Problem requirements:
Your answer should consist solely of the lines from the first line of the data through the line with "(862, 499) = (357, 519): none -> grey button", each reproduced exactly.

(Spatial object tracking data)

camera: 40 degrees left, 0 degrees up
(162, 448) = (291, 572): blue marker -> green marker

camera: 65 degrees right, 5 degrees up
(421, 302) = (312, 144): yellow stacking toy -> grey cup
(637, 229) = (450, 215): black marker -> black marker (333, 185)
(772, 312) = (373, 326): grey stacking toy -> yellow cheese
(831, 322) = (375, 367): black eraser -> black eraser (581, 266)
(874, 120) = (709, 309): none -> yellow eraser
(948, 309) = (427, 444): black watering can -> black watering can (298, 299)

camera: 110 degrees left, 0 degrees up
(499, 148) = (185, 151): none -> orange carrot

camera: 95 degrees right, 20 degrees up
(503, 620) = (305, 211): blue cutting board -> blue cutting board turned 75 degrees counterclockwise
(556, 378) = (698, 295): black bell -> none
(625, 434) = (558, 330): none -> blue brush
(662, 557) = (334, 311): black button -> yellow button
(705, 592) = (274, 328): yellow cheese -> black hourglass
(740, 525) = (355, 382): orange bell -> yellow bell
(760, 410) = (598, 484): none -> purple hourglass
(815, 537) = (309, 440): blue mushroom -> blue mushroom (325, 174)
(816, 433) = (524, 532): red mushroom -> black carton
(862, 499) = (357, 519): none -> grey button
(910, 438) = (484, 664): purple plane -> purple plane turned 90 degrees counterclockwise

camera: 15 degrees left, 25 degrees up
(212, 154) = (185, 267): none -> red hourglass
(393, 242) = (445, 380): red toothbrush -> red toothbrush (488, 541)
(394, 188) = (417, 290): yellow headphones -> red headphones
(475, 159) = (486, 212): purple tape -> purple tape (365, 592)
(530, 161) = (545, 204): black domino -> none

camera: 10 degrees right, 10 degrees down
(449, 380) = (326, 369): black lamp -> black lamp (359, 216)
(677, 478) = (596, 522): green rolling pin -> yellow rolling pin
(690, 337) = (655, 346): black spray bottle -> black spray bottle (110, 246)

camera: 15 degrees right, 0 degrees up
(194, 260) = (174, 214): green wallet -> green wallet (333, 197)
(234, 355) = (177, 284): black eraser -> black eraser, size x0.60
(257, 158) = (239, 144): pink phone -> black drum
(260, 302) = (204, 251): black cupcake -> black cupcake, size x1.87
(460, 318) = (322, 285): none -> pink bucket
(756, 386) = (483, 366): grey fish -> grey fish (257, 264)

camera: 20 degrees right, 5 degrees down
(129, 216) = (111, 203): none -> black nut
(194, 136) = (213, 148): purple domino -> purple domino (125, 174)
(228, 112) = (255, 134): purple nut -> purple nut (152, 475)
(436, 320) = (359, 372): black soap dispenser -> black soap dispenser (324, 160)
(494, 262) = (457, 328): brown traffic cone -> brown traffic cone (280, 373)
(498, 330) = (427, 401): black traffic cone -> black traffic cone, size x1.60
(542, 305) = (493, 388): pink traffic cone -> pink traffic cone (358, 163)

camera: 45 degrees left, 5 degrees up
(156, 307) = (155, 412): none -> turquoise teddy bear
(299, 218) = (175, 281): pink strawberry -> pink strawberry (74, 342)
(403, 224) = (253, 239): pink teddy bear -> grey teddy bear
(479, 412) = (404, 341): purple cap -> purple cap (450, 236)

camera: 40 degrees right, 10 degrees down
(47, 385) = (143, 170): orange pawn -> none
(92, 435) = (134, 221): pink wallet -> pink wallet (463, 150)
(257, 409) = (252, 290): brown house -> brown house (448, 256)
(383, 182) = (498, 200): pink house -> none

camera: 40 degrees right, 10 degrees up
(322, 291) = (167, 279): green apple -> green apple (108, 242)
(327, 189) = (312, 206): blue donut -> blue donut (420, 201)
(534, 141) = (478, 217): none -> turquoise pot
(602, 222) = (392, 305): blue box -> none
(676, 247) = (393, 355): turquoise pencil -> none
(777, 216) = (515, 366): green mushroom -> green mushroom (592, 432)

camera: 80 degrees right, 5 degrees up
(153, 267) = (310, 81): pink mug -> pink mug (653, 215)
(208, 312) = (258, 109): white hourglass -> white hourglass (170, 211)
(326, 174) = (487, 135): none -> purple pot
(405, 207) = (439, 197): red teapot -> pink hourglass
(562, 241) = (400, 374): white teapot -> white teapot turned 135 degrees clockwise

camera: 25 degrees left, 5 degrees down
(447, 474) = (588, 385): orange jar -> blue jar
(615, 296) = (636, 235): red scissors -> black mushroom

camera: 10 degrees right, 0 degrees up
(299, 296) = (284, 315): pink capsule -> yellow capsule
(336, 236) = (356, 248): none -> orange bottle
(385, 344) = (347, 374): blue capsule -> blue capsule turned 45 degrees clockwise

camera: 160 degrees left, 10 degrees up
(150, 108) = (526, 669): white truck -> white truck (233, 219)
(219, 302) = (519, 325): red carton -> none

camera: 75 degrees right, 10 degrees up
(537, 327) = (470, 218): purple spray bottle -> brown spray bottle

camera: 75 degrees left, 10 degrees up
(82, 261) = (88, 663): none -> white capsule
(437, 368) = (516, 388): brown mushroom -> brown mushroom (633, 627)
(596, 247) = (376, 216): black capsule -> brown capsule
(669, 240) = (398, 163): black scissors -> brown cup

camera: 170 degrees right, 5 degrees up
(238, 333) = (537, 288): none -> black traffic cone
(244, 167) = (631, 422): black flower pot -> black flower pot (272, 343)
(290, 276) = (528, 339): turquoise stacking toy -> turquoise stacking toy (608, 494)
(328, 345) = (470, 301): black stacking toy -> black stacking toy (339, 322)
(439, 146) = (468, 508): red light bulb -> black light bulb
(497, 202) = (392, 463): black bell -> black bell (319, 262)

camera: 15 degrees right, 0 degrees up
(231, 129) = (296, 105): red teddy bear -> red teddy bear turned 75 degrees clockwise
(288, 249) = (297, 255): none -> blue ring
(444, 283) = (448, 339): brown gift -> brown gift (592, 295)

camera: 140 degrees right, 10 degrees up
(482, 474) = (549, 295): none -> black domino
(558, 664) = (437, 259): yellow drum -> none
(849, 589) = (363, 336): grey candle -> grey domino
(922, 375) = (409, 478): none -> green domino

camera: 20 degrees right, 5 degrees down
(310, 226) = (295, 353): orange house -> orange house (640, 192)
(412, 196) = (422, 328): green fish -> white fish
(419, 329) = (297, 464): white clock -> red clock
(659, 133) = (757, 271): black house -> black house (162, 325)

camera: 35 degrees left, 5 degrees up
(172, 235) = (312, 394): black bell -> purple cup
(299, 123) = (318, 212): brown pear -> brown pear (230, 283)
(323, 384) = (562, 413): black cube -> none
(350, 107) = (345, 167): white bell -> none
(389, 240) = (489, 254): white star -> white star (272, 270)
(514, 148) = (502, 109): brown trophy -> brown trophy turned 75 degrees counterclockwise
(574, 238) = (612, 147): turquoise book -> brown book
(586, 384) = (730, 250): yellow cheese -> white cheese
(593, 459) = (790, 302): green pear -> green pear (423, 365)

Output for this task:
camera: 40 degrees left, 0 degrees up
(162, 448) = (291, 572): blue marker -> green marker

camera: 65 degrees right, 5 degrees up
(421, 302) = (312, 144): yellow stacking toy -> grey cup
(637, 229) = (450, 215): black marker -> black marker (333, 185)
(772, 312) = (373, 326): grey stacking toy -> yellow cheese
(831, 322) = (375, 367): black eraser -> black eraser (581, 266)
(874, 120) = (709, 309): none -> yellow eraser
(948, 309) = (427, 444): black watering can -> black watering can (298, 299)

camera: 110 degrees left, 0 degrees up
(499, 148) = (185, 151): none -> orange carrot

camera: 95 degrees right, 20 degrees up
(503, 620) = (305, 211): blue cutting board -> blue cutting board turned 75 degrees counterclockwise
(556, 378) = (698, 295): black bell -> none
(625, 434) = (558, 330): none -> blue brush
(662, 557) = (334, 311): black button -> yellow button
(705, 592) = (274, 328): yellow cheese -> black hourglass
(740, 525) = (355, 382): orange bell -> yellow bell
(760, 410) = (598, 484): none -> purple hourglass
(815, 537) = (309, 440): blue mushroom -> blue mushroom (325, 174)
(816, 433) = (524, 532): red mushroom -> black carton
(862, 499) = (357, 519): none -> grey button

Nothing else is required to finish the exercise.